> EXERCISE
Pick out every line below that contains the string "numericTimeSignature", and copy each of them.

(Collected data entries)
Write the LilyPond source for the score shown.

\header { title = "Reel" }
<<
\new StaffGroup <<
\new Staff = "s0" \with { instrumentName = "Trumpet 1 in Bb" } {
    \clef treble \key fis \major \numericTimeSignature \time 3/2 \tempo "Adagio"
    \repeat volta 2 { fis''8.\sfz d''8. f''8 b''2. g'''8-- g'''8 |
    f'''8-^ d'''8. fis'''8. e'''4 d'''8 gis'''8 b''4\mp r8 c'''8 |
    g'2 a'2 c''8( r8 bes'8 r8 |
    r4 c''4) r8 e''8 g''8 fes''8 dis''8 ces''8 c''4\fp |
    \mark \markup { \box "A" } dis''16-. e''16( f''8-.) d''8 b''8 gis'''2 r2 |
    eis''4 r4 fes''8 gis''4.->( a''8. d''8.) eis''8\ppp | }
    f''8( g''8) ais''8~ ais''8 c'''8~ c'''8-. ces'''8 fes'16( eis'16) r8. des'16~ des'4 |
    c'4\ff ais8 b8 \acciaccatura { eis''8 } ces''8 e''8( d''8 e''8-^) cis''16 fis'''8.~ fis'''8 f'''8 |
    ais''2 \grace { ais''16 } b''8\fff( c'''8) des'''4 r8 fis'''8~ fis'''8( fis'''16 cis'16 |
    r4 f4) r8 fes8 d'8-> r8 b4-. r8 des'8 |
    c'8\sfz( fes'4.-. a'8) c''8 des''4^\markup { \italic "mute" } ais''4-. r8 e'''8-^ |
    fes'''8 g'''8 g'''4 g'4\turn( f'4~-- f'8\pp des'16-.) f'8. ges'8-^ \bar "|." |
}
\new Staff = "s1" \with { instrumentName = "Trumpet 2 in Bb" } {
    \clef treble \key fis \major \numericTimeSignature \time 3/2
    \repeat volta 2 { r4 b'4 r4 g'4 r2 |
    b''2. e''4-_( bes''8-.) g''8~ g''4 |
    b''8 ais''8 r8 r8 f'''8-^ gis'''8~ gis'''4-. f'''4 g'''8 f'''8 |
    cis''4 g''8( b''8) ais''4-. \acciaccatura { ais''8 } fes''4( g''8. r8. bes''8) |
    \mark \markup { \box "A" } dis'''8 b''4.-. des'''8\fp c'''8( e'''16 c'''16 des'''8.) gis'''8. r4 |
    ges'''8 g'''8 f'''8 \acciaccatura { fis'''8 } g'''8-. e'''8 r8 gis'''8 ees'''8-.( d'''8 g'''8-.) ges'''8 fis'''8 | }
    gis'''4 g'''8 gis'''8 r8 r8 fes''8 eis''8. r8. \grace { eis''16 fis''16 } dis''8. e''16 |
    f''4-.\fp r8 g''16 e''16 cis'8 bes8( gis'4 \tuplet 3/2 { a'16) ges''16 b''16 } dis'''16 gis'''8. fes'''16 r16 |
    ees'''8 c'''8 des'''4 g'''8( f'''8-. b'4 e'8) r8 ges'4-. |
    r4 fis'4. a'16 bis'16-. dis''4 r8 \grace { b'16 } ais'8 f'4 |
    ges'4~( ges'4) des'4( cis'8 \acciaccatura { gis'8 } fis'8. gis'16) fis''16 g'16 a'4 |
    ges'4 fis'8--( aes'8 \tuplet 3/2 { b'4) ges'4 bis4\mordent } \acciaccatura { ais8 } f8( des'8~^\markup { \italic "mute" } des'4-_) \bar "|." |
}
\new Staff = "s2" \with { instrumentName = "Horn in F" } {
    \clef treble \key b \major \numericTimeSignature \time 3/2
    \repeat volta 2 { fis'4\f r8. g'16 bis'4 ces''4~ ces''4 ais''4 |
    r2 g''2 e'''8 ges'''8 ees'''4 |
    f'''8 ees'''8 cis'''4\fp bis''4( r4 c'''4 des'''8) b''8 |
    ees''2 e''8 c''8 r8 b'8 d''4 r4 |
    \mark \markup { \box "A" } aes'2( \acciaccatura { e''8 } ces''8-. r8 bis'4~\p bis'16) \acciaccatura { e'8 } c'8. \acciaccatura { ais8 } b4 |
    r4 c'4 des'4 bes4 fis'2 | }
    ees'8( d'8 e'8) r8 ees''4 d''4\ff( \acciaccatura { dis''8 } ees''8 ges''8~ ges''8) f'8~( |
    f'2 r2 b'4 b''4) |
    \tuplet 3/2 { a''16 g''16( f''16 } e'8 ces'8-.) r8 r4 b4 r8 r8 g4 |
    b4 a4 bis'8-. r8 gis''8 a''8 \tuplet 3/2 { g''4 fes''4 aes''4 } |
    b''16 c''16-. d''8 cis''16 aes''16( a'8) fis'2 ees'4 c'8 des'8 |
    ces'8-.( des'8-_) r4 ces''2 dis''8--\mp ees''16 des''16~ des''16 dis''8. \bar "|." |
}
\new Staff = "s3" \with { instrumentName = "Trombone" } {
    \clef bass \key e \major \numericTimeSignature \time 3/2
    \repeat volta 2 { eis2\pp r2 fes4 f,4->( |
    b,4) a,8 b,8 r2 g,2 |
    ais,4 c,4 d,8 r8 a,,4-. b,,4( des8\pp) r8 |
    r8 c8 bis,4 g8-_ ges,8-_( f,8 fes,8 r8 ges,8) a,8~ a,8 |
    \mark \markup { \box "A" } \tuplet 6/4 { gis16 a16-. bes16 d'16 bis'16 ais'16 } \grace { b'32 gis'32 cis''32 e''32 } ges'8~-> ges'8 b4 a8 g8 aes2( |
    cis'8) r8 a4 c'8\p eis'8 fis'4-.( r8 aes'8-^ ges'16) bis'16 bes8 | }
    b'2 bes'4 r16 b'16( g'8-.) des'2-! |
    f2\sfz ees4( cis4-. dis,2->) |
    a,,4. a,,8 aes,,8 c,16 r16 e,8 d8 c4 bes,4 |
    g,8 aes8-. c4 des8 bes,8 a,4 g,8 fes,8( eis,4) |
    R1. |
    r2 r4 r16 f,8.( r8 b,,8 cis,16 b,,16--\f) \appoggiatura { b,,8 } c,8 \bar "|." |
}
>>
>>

> EXPECTED OUTPUT
    \clef treble \key fis \major \numericTimeSignature \time 3/2 \tempo "Adagio"
    \clef treble \key fis \major \numericTimeSignature \time 3/2
    \clef treble \key b \major \numericTimeSignature \time 3/2
    \clef bass \key e \major \numericTimeSignature \time 3/2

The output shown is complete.